SUPPLIED ENTRIES:
________

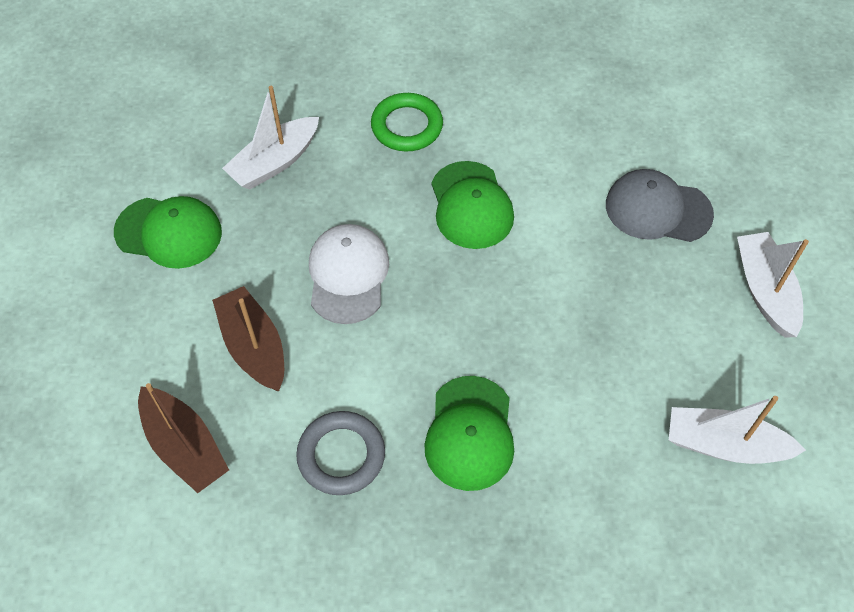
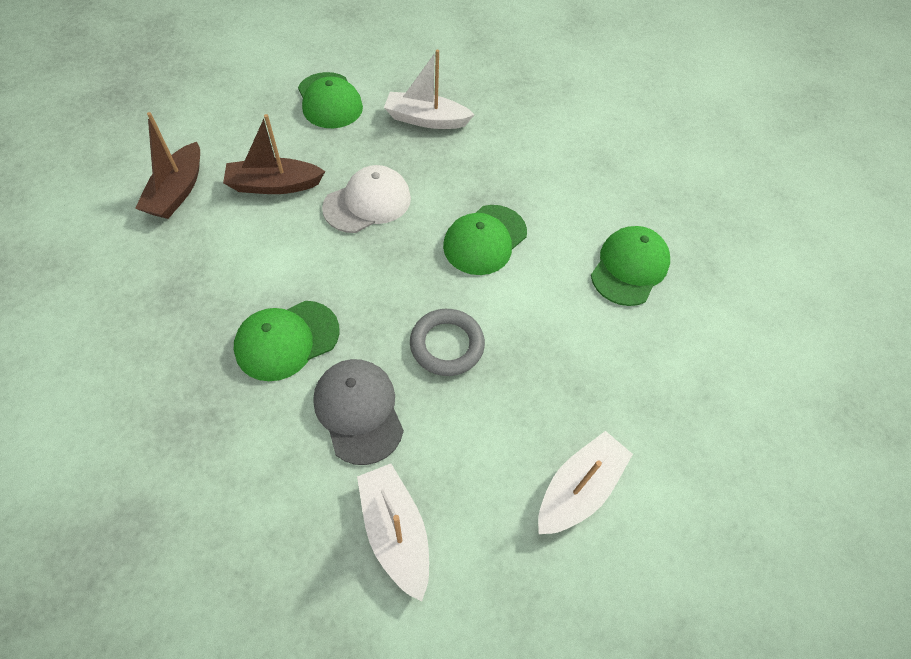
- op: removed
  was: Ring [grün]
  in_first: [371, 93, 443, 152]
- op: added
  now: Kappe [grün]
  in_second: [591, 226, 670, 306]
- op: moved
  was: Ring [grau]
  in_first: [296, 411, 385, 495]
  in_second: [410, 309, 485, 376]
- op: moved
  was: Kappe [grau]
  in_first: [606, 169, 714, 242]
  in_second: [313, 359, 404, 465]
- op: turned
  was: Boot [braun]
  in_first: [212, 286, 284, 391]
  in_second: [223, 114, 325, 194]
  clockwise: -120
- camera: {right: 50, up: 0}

________

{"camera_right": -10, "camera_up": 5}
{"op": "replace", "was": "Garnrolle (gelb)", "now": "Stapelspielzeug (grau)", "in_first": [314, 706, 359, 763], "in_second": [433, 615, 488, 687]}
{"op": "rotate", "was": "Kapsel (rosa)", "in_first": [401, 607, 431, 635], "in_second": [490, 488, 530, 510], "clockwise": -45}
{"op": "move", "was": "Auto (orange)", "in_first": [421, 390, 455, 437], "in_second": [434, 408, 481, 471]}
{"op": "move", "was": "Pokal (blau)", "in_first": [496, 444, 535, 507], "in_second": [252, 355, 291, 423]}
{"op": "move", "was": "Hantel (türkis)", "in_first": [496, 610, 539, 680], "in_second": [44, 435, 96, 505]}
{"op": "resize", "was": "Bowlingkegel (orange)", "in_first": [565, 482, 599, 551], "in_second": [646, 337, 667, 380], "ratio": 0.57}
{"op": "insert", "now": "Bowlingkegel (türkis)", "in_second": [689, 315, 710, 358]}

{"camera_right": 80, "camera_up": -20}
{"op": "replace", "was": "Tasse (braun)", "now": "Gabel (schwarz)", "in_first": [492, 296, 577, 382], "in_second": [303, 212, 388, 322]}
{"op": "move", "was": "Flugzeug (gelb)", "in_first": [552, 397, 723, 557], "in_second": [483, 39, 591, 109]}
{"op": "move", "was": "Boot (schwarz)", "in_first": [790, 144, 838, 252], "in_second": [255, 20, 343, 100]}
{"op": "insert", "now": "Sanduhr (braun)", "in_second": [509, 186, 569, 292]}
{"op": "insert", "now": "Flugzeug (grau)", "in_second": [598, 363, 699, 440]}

________

WHAT IS EXPECTED: How many of the lines above include the word "orange"? Only the number should be given.

RESULT FOR THIS TASK: 2